**WHAT THE TASK ASKS**
Every record here needs to be duplicated exactly.

**THE DATA**
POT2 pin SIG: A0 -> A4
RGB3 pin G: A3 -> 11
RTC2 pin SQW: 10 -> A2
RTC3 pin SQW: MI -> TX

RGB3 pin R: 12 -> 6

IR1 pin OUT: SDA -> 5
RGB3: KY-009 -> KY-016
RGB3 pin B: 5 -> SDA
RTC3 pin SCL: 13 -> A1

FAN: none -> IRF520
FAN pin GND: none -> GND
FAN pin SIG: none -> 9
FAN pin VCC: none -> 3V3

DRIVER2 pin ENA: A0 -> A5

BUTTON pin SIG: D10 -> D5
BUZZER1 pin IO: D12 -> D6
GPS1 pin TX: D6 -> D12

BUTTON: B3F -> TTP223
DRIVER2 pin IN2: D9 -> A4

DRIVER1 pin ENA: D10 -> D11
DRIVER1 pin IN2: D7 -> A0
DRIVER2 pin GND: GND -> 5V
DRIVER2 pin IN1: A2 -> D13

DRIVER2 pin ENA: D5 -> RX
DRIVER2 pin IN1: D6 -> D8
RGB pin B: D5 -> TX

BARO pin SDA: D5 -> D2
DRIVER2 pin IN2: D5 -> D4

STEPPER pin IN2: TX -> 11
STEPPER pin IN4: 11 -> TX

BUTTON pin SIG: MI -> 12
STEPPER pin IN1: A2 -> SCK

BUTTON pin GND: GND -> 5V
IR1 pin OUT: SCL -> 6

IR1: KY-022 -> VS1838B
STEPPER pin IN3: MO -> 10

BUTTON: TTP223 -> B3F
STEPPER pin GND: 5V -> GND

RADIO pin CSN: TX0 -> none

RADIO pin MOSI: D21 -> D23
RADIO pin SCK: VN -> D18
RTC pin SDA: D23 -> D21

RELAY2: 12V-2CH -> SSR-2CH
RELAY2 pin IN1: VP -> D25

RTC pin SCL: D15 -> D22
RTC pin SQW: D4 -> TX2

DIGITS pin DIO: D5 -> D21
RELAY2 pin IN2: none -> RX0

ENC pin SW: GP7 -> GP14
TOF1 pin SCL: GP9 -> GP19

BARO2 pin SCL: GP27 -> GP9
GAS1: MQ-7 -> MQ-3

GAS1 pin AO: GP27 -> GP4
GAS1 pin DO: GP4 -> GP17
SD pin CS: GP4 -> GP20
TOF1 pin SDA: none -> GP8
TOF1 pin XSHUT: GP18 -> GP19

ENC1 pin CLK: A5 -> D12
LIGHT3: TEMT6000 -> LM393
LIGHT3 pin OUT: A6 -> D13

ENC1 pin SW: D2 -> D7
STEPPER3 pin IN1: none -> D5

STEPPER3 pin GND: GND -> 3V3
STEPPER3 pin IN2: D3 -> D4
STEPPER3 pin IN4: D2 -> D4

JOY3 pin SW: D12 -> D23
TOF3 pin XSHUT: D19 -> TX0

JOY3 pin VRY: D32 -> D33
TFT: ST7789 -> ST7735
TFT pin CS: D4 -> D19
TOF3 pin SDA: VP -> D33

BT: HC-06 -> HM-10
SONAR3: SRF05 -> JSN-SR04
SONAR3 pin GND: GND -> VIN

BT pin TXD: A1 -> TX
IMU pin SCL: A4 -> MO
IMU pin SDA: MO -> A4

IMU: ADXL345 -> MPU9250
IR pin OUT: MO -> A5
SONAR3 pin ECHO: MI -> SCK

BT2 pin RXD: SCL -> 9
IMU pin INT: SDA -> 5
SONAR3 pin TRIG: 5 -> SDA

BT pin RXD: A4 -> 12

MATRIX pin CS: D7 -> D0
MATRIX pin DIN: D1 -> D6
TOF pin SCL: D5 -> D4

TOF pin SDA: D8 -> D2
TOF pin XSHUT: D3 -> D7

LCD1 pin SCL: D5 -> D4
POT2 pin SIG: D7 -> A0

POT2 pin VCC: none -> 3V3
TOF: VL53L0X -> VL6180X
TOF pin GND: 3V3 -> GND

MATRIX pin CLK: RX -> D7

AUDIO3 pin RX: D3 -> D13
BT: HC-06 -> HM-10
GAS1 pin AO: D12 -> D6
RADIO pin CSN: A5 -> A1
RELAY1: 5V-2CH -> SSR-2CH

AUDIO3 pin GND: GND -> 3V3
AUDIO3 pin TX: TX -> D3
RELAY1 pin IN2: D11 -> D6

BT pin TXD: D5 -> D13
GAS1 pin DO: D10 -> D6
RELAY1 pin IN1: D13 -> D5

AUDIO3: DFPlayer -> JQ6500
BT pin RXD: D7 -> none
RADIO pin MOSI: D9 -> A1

**TASK RESPONSE**
POT2 pin SIG: A0 -> A4
RGB3 pin G: A3 -> 11
RTC2 pin SQW: 10 -> A2
RTC3 pin SQW: MI -> TX

RGB3 pin R: 12 -> 6

IR1 pin OUT: SDA -> 5
RGB3: KY-009 -> KY-016
RGB3 pin B: 5 -> SDA
RTC3 pin SCL: 13 -> A1

FAN: none -> IRF520
FAN pin GND: none -> GND
FAN pin SIG: none -> 9
FAN pin VCC: none -> 3V3

DRIVER2 pin ENA: A0 -> A5

BUTTON pin SIG: D10 -> D5
BUZZER1 pin IO: D12 -> D6
GPS1 pin TX: D6 -> D12

BUTTON: B3F -> TTP223
DRIVER2 pin IN2: D9 -> A4

DRIVER1 pin ENA: D10 -> D11
DRIVER1 pin IN2: D7 -> A0
DRIVER2 pin GND: GND -> 5V
DRIVER2 pin IN1: A2 -> D13

DRIVER2 pin ENA: D5 -> RX
DRIVER2 pin IN1: D6 -> D8
RGB pin B: D5 -> TX

BARO pin SDA: D5 -> D2
DRIVER2 pin IN2: D5 -> D4

STEPPER pin IN2: TX -> 11
STEPPER pin IN4: 11 -> TX

BUTTON pin SIG: MI -> 12
STEPPER pin IN1: A2 -> SCK

BUTTON pin GND: GND -> 5V
IR1 pin OUT: SCL -> 6

IR1: KY-022 -> VS1838B
STEPPER pin IN3: MO -> 10

BUTTON: TTP223 -> B3F
STEPPER pin GND: 5V -> GND

RADIO pin CSN: TX0 -> none

RADIO pin MOSI: D21 -> D23
RADIO pin SCK: VN -> D18
RTC pin SDA: D23 -> D21

RELAY2: 12V-2CH -> SSR-2CH
RELAY2 pin IN1: VP -> D25

RTC pin SCL: D15 -> D22
RTC pin SQW: D4 -> TX2

DIGITS pin DIO: D5 -> D21
RELAY2 pin IN2: none -> RX0

ENC pin SW: GP7 -> GP14
TOF1 pin SCL: GP9 -> GP19

BARO2 pin SCL: GP27 -> GP9
GAS1: MQ-7 -> MQ-3

GAS1 pin AO: GP27 -> GP4
GAS1 pin DO: GP4 -> GP17
SD pin CS: GP4 -> GP20
TOF1 pin SDA: none -> GP8
TOF1 pin XSHUT: GP18 -> GP19

ENC1 pin CLK: A5 -> D12
LIGHT3: TEMT6000 -> LM393
LIGHT3 pin OUT: A6 -> D13

ENC1 pin SW: D2 -> D7
STEPPER3 pin IN1: none -> D5

STEPPER3 pin GND: GND -> 3V3
STEPPER3 pin IN2: D3 -> D4
STEPPER3 pin IN4: D2 -> D4

JOY3 pin SW: D12 -> D23
TOF3 pin XSHUT: D19 -> TX0

JOY3 pin VRY: D32 -> D33
TFT: ST7789 -> ST7735
TFT pin CS: D4 -> D19
TOF3 pin SDA: VP -> D33

BT: HC-06 -> HM-10
SONAR3: SRF05 -> JSN-SR04
SONAR3 pin GND: GND -> VIN

BT pin TXD: A1 -> TX
IMU pin SCL: A4 -> MO
IMU pin SDA: MO -> A4

IMU: ADXL345 -> MPU9250
IR pin OUT: MO -> A5
SONAR3 pin ECHO: MI -> SCK

BT2 pin RXD: SCL -> 9
IMU pin INT: SDA -> 5
SONAR3 pin TRIG: 5 -> SDA

BT pin RXD: A4 -> 12

MATRIX pin CS: D7 -> D0
MATRIX pin DIN: D1 -> D6
TOF pin SCL: D5 -> D4

TOF pin SDA: D8 -> D2
TOF pin XSHUT: D3 -> D7

LCD1 pin SCL: D5 -> D4
POT2 pin SIG: D7 -> A0

POT2 pin VCC: none -> 3V3
TOF: VL53L0X -> VL6180X
TOF pin GND: 3V3 -> GND

MATRIX pin CLK: RX -> D7

AUDIO3 pin RX: D3 -> D13
BT: HC-06 -> HM-10
GAS1 pin AO: D12 -> D6
RADIO pin CSN: A5 -> A1
RELAY1: 5V-2CH -> SSR-2CH

AUDIO3 pin GND: GND -> 3V3
AUDIO3 pin TX: TX -> D3
RELAY1 pin IN2: D11 -> D6

BT pin TXD: D5 -> D13
GAS1 pin DO: D10 -> D6
RELAY1 pin IN1: D13 -> D5

AUDIO3: DFPlayer -> JQ6500
BT pin RXD: D7 -> none
RADIO pin MOSI: D9 -> A1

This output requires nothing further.